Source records
===============
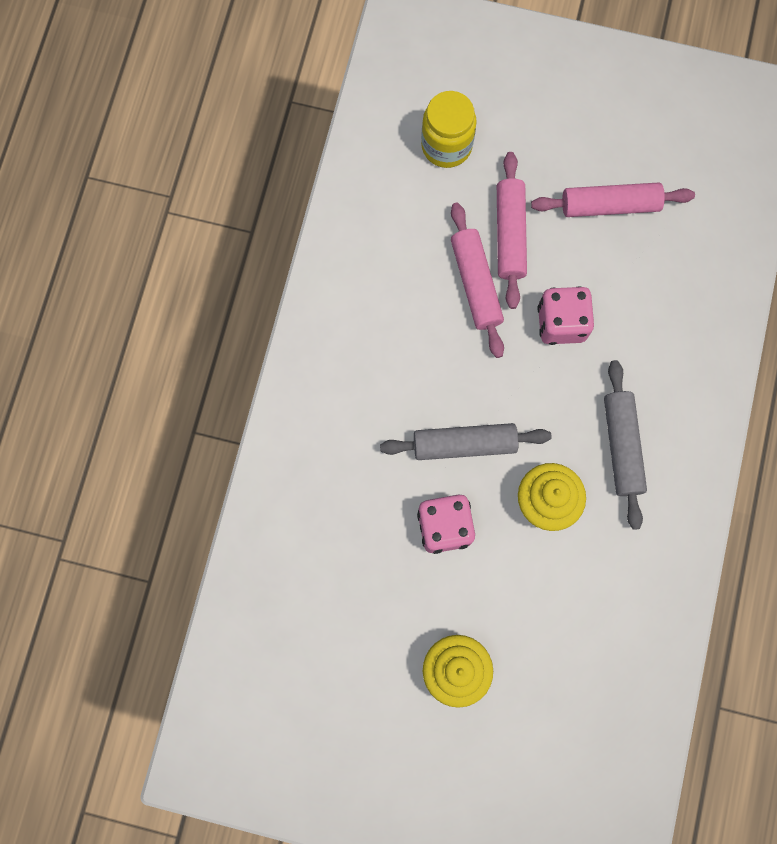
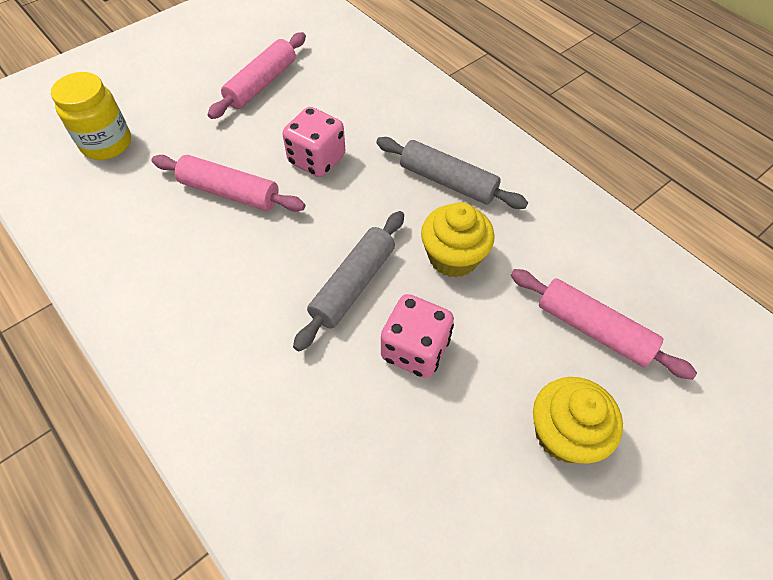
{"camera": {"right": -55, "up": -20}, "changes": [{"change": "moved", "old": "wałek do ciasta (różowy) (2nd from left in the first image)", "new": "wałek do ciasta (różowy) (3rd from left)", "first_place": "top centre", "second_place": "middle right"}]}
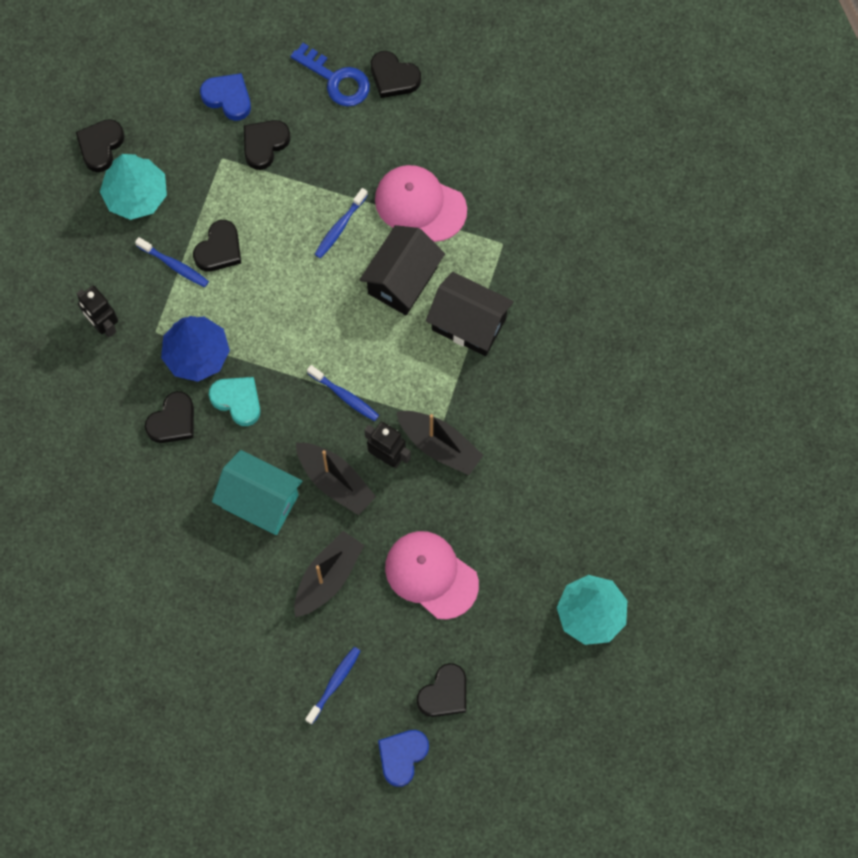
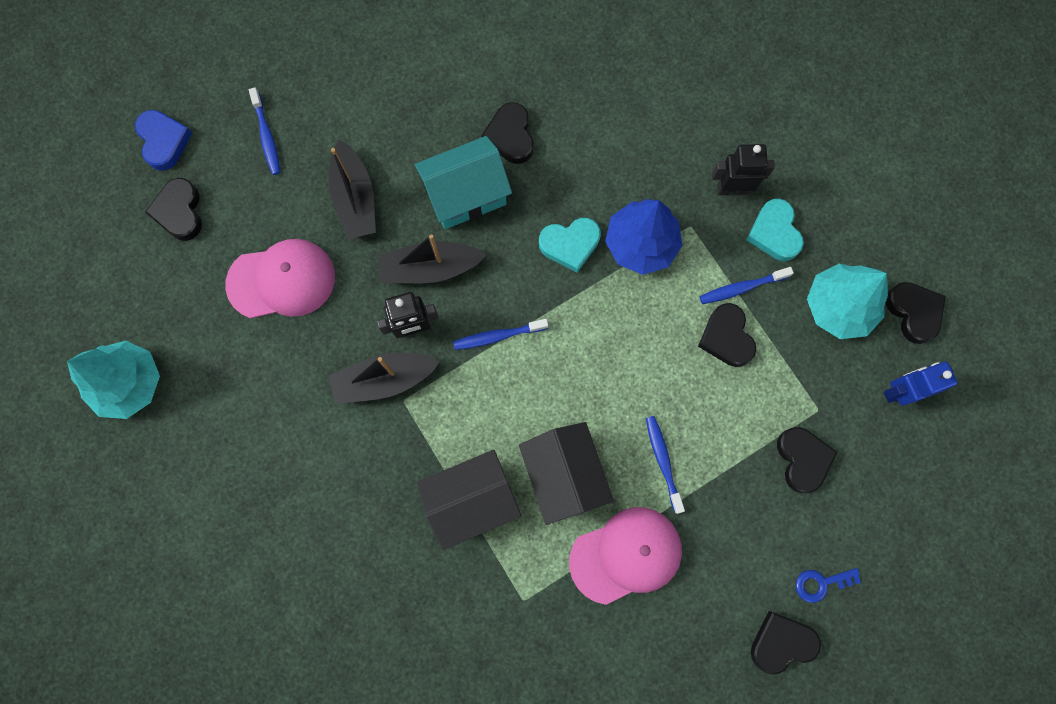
{"camera": {"right": 130, "up": 5}, "changes": [{"change": "moved", "old": "serce (czarny) (2nd from left)", "first_place": "middle left", "second_place": "top centre"}, {"change": "added", "new": "serce (turkusowy) (2nd from left)", "second_place": "top right"}, {"change": "resized", "old": "klucz (niebieski)", "first_place": "top centre", "second_place": "bottom right", "factor": 0.6}, {"change": "added", "new": "robot (niebieski)", "second_place": "middle right"}, {"change": "removed", "old": "serce (niebieski) (1st from left)", "first_place": "top left"}]}
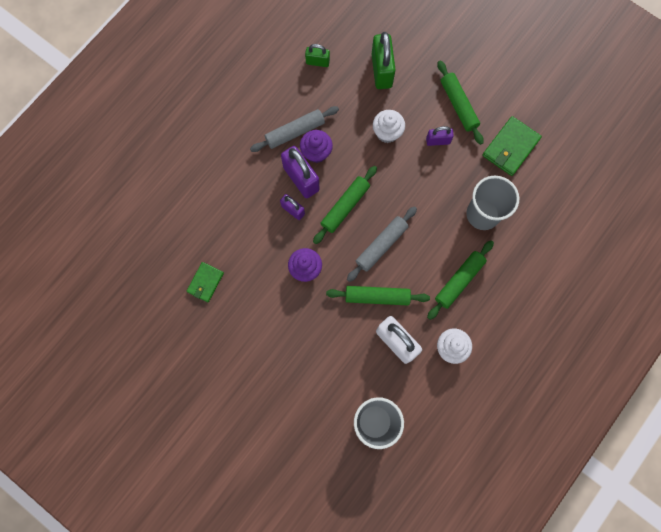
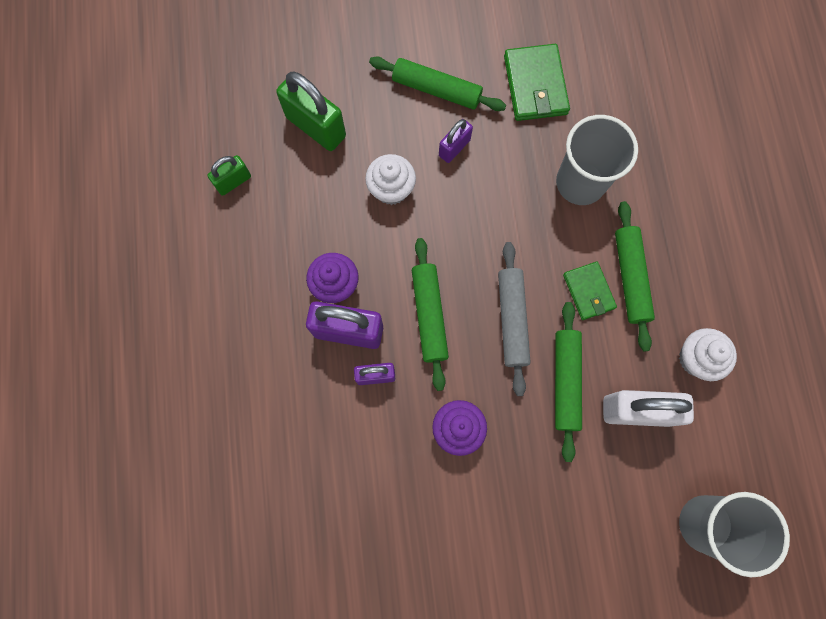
{"camera": {"right": -45, "up": 0}, "changes": [{"change": "turned", "old": "wałek do ciasta (zielony) (2nd from left in the first image)", "first_place": "centre", "second_place": "middle right", "degrees": -45}, {"change": "moved", "old": "portfel (zielony) (1st from left in the first image)", "new": "portfel (zielony) (2nd from left)", "first_place": "middle left", "second_place": "middle right"}, {"change": "removed", "old": "wałek do ciasta (szary) (1st from left)", "first_place": "top centre"}]}
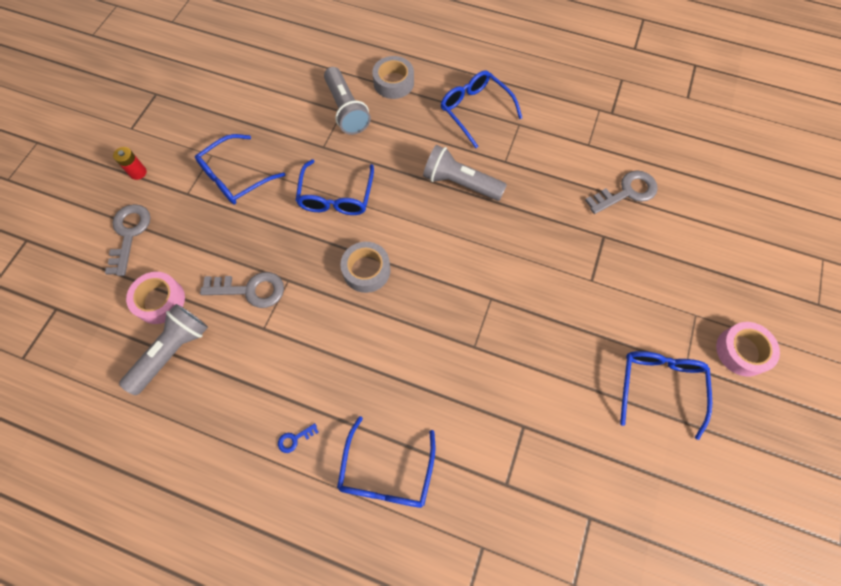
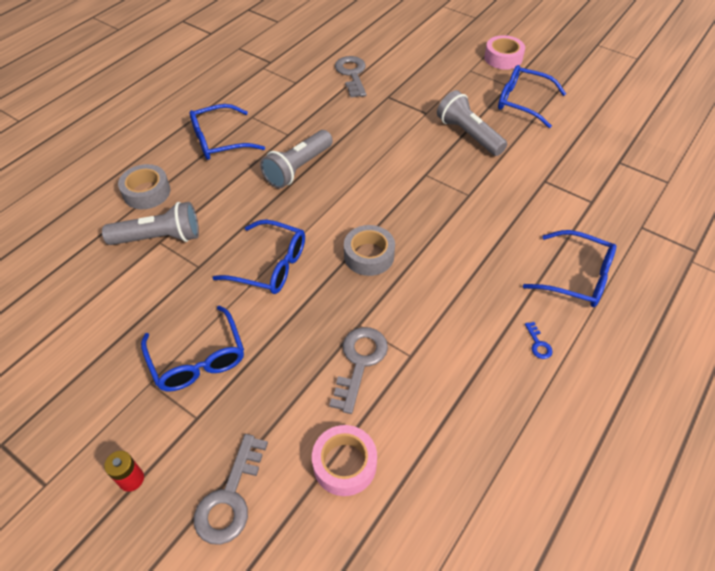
{"camera": {"right": -75, "up": -15}, "changes": [{"change": "turned", "old": "klucz (szary) (1st from left)", "first_place": "middle left", "second_place": "bottom left", "degrees": -90}, {"change": "moved", "old": "latarka (szary) (1st from left in the first image)", "new": "latarka (szary) (3rd from left)", "first_place": "middle left", "second_place": "top centre"}]}
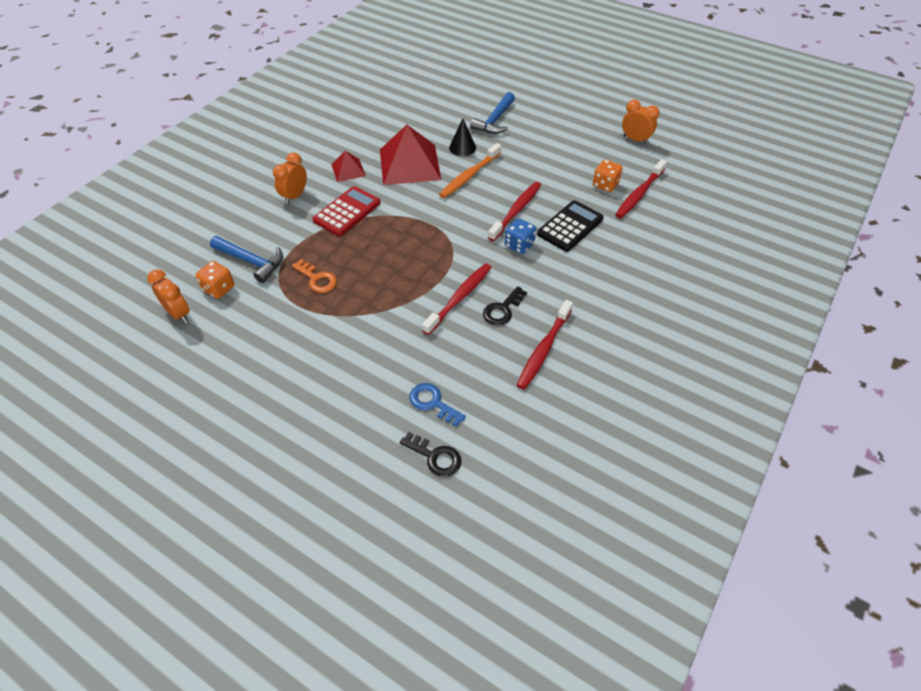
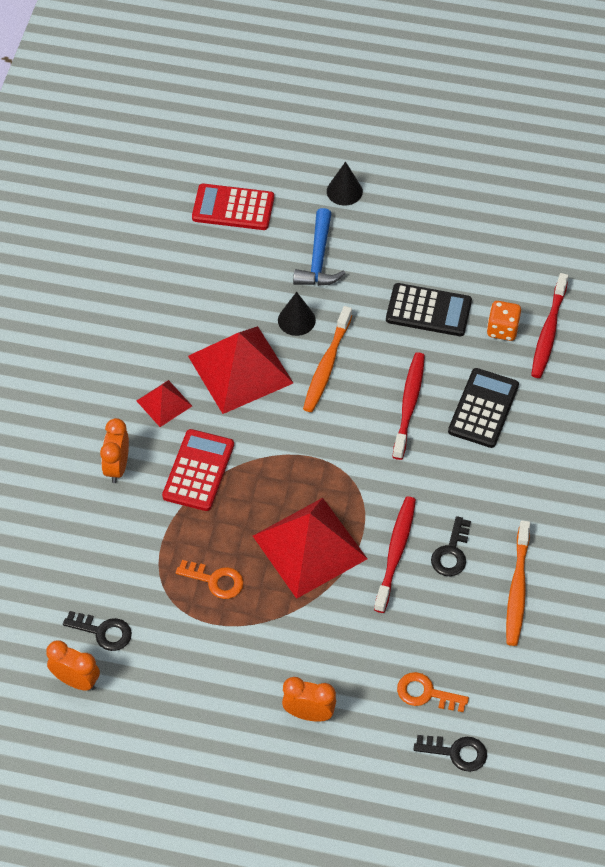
{"camera": {"right": -20, "up": 5}, "changes": [{"change": "replaced", "old": "kostka do gry (pomarańczowy) (1st from left)", "new": "klucz (czarny) (1st from left)", "first_place": "middle left", "second_place": "bottom left"}, {"change": "added", "new": "kalkulator (czerwony) (2nd from left)", "second_place": "top centre"}, {"change": "added", "new": "piramida (czerwony) (3rd from left)", "second_place": "centre"}, {"change": "moved", "old": "budzik (pomarańczowy) (3rd from left)", "first_place": "top right", "second_place": "bottom centre"}, {"change": "added", "new": "stożek (czarny) (2nd from left)", "second_place": "top centre"}, {"change": "added", "new": "kalkulator (czarny) (1st from left)", "second_place": "middle right"}, {"change": "recoloured", "old": "klucz (niebieski)", "new": "klucz (pomarańczowy) (2nd from left)", "first_place": "centre", "second_place": "bottom right"}, {"change": "recoloured", "old": "szczoteczka do zębów (czerwony) (3rd from left)", "new": "szczoteczka do zębów (pomarańczowy) (2nd from left)", "first_place": "centre", "second_place": "bottom right"}, {"change": "removed", "old": "młotek (niebieski) (1st from left)", "first_place": "middle left"}, {"change": "removed", "old": "kostka do gry (niebieski)", "first_place": "centre"}]}
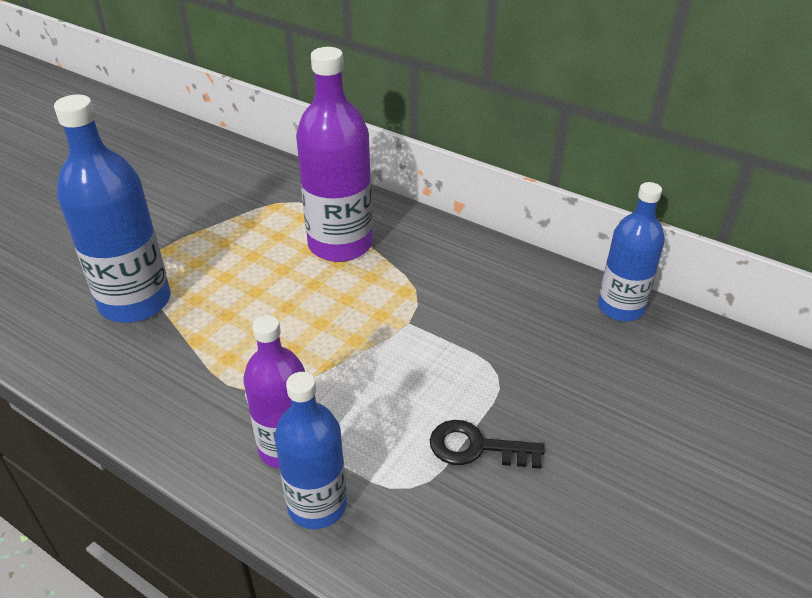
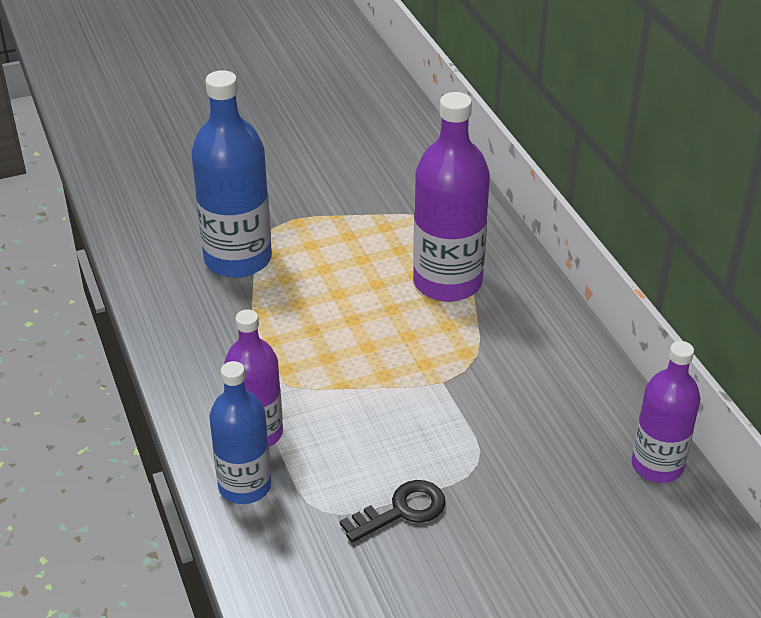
{"camera": {"right": 35, "up": 0}, "changes": [{"change": "turned", "old": "klucz (czarny)", "first_place": "bottom centre", "second_place": "bottom centre", "degrees": 105}, {"change": "recoloured", "old": "butelka (niebieski) (3rd from left)", "new": "butelka (fioletowy) (3rd from left)", "first_place": "middle right", "second_place": "bottom right"}]}
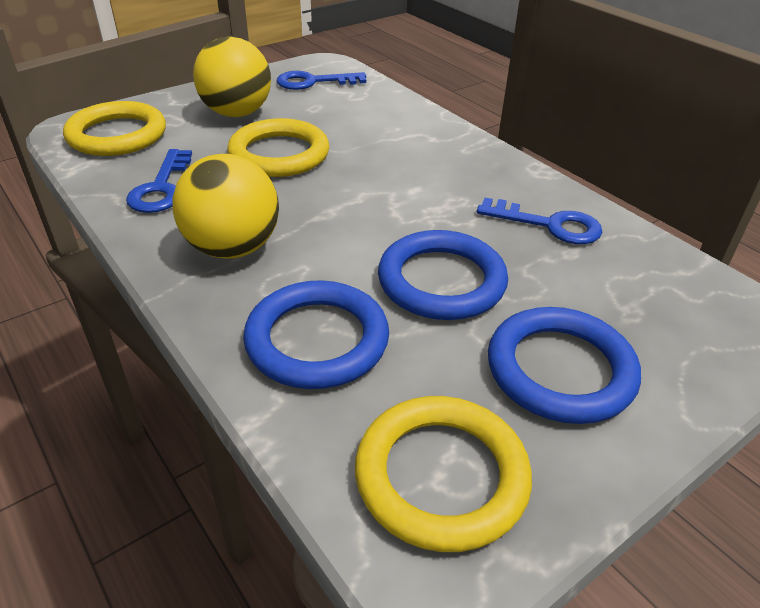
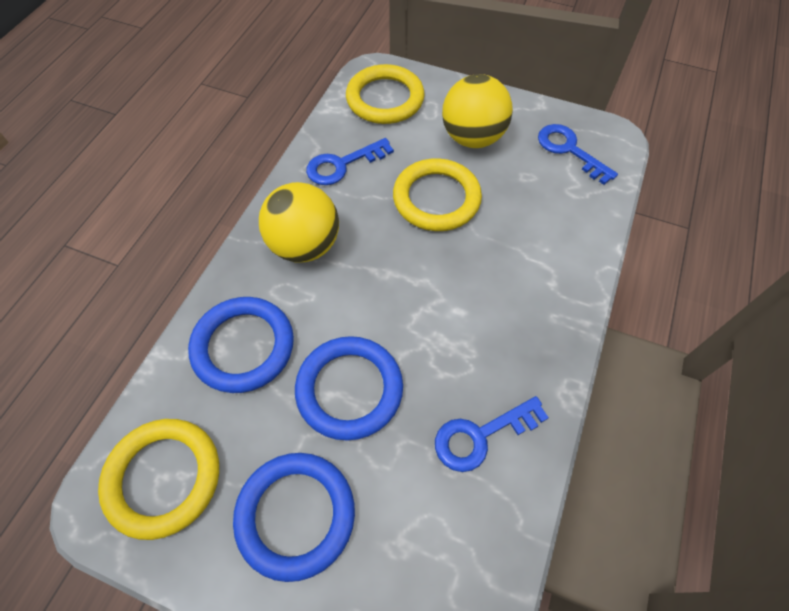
{"camera": {"right": 60, "up": 20}, "changes": [{"change": "turned", "old": "klucz (niebieski) (3rd from left in the first image)", "first_place": "middle right", "second_place": "bottom centre", "degrees": 75}]}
===============
### Problem requirements
What you produce should repeat the data word for word while omitting all images.

### Response to this task
{"camera": {"right": -55, "up": -20}, "changes": [{"change": "moved", "old": "wałek do ciasta (różowy) (2nd from left in the first image)", "new": "wałek do ciasta (różowy) (3rd from left)", "first_place": "top centre", "second_place": "middle right"}]}
{"camera": {"right": 130, "up": 5}, "changes": [{"change": "moved", "old": "serce (czarny) (2nd from left)", "first_place": "middle left", "second_place": "top centre"}, {"change": "added", "new": "serce (turkusowy) (2nd from left)", "second_place": "top right"}, {"change": "resized", "old": "klucz (niebieski)", "first_place": "top centre", "second_place": "bottom right", "factor": 0.6}, {"change": "added", "new": "robot (niebieski)", "second_place": "middle right"}, {"change": "removed", "old": "serce (niebieski) (1st from left)", "first_place": "top left"}]}
{"camera": {"right": -45, "up": 0}, "changes": [{"change": "turned", "old": "wałek do ciasta (zielony) (2nd from left in the first image)", "first_place": "centre", "second_place": "middle right", "degrees": -45}, {"change": "moved", "old": "portfel (zielony) (1st from left in the first image)", "new": "portfel (zielony) (2nd from left)", "first_place": "middle left", "second_place": "middle right"}, {"change": "removed", "old": "wałek do ciasta (szary) (1st from left)", "first_place": "top centre"}]}
{"camera": {"right": -75, "up": -15}, "changes": [{"change": "turned", "old": "klucz (szary) (1st from left)", "first_place": "middle left", "second_place": "bottom left", "degrees": -90}, {"change": "moved", "old": "latarka (szary) (1st from left in the first image)", "new": "latarka (szary) (3rd from left)", "first_place": "middle left", "second_place": "top centre"}]}
{"camera": {"right": -20, "up": 5}, "changes": [{"change": "replaced", "old": "kostka do gry (pomarańczowy) (1st from left)", "new": "klucz (czarny) (1st from left)", "first_place": "middle left", "second_place": "bottom left"}, {"change": "added", "new": "kalkulator (czerwony) (2nd from left)", "second_place": "top centre"}, {"change": "added", "new": "piramida (czerwony) (3rd from left)", "second_place": "centre"}, {"change": "moved", "old": "budzik (pomarańczowy) (3rd from left)", "first_place": "top right", "second_place": "bottom centre"}, {"change": "added", "new": "stożek (czarny) (2nd from left)", "second_place": "top centre"}, {"change": "added", "new": "kalkulator (czarny) (1st from left)", "second_place": "middle right"}, {"change": "recoloured", "old": "klucz (niebieski)", "new": "klucz (pomarańczowy) (2nd from left)", "first_place": "centre", "second_place": "bottom right"}, {"change": "recoloured", "old": "szczoteczka do zębów (czerwony) (3rd from left)", "new": "szczoteczka do zębów (pomarańczowy) (2nd from left)", "first_place": "centre", "second_place": "bottom right"}, {"change": "removed", "old": "młotek (niebieski) (1st from left)", "first_place": "middle left"}, {"change": "removed", "old": "kostka do gry (niebieski)", "first_place": "centre"}]}
{"camera": {"right": 35, "up": 0}, "changes": [{"change": "turned", "old": "klucz (czarny)", "first_place": "bottom centre", "second_place": "bottom centre", "degrees": 105}, {"change": "recoloured", "old": "butelka (niebieski) (3rd from left)", "new": "butelka (fioletowy) (3rd from left)", "first_place": "middle right", "second_place": "bottom right"}]}
{"camera": {"right": 60, "up": 20}, "changes": [{"change": "turned", "old": "klucz (niebieski) (3rd from left in the first image)", "first_place": "middle right", "second_place": "bottom centre", "degrees": 75}]}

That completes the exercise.